▶ The data
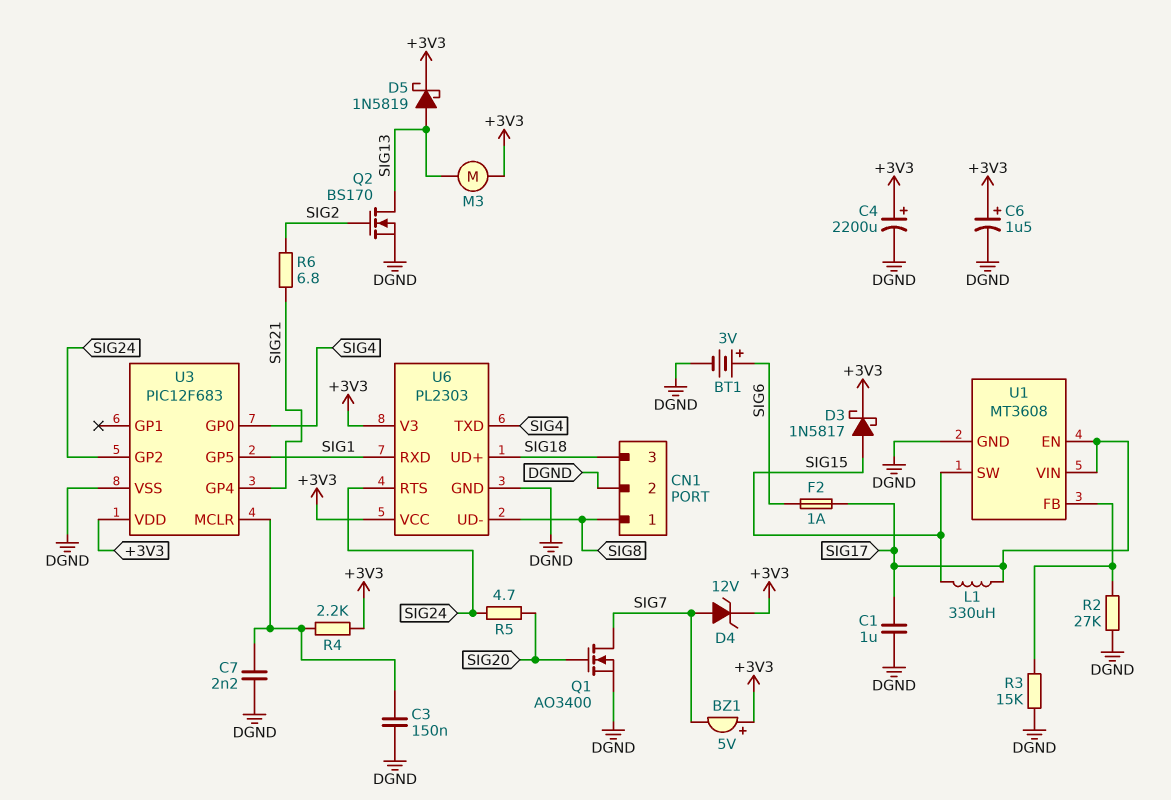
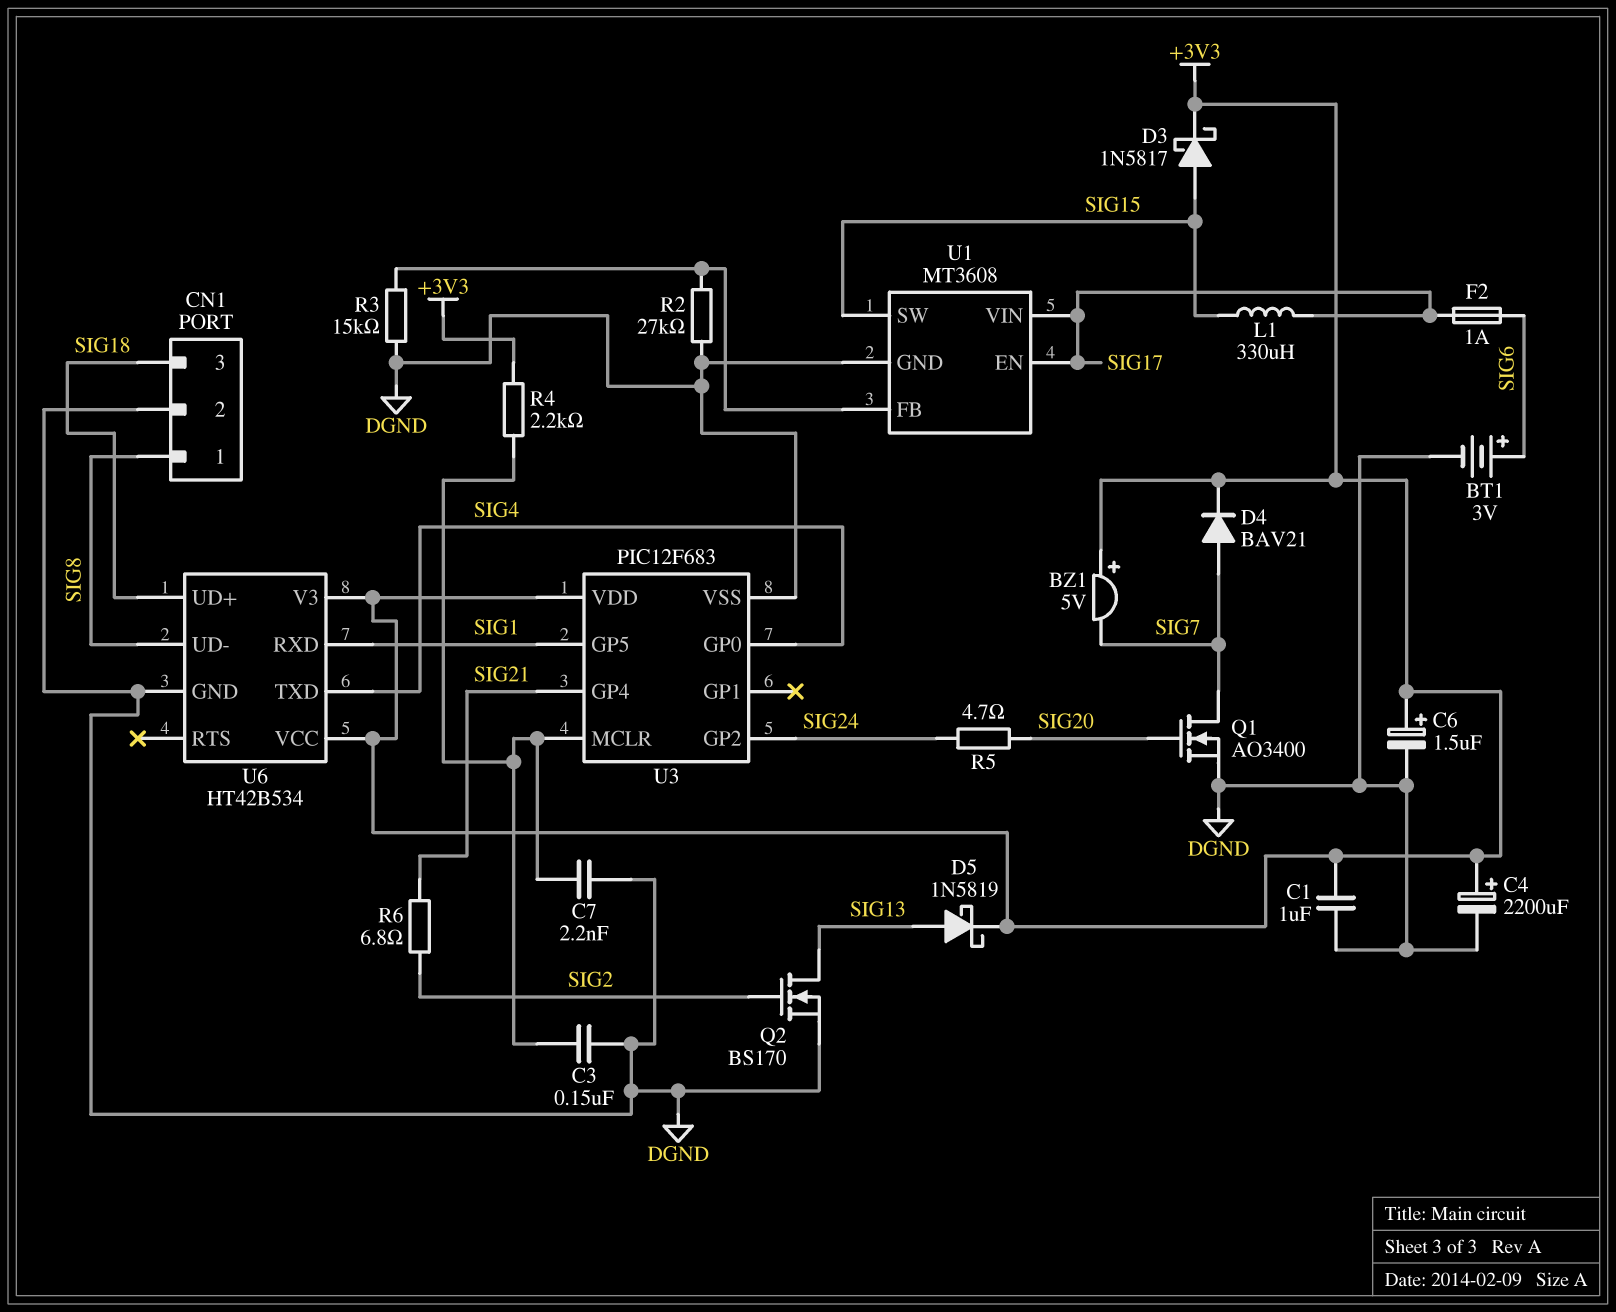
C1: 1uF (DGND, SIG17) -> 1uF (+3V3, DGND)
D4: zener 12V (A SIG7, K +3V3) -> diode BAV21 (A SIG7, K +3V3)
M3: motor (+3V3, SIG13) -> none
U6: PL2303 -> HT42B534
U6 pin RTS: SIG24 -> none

▶ Prompt
Quote the data above in full and without alteration; skip the pictures.

▶ Completed exercise
C1: 1uF (DGND, SIG17) -> 1uF (+3V3, DGND)
D4: zener 12V (A SIG7, K +3V3) -> diode BAV21 (A SIG7, K +3V3)
M3: motor (+3V3, SIG13) -> none
U6: PL2303 -> HT42B534
U6 pin RTS: SIG24 -> none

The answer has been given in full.